-------- EXERCISE DATA --------
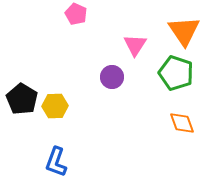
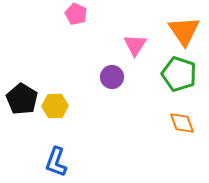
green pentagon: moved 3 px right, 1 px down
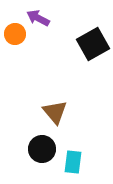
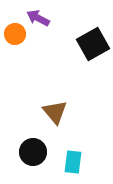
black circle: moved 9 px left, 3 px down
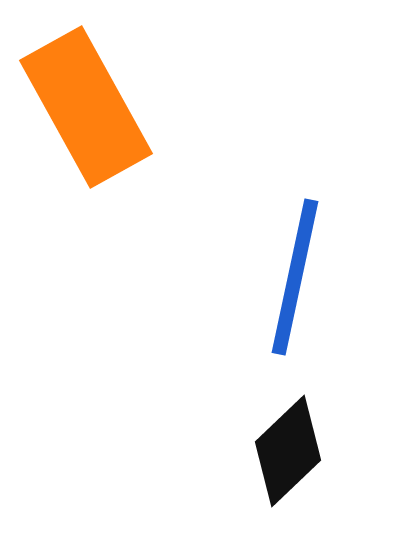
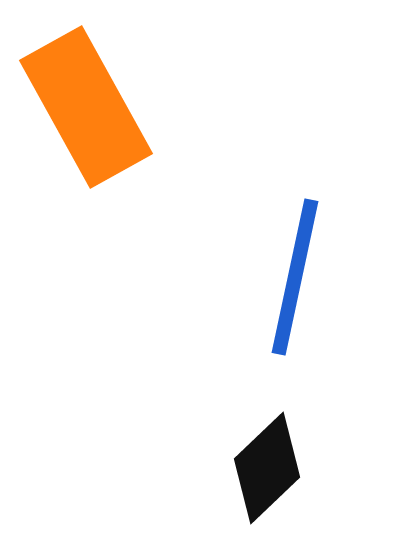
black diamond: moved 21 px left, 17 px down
--------
-------- EXERCISE DATA --------
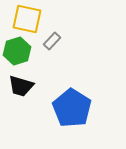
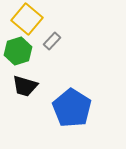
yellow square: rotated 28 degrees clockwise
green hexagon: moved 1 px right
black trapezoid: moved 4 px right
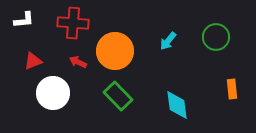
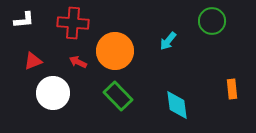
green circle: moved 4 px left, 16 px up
--------
TASK PROMPT
From the material above, copy every line that has the word "circle" in it.

RESULT OF THIS TASK
black circle: moved 9 px left, 3 px down
green circle: moved 4 px left, 16 px up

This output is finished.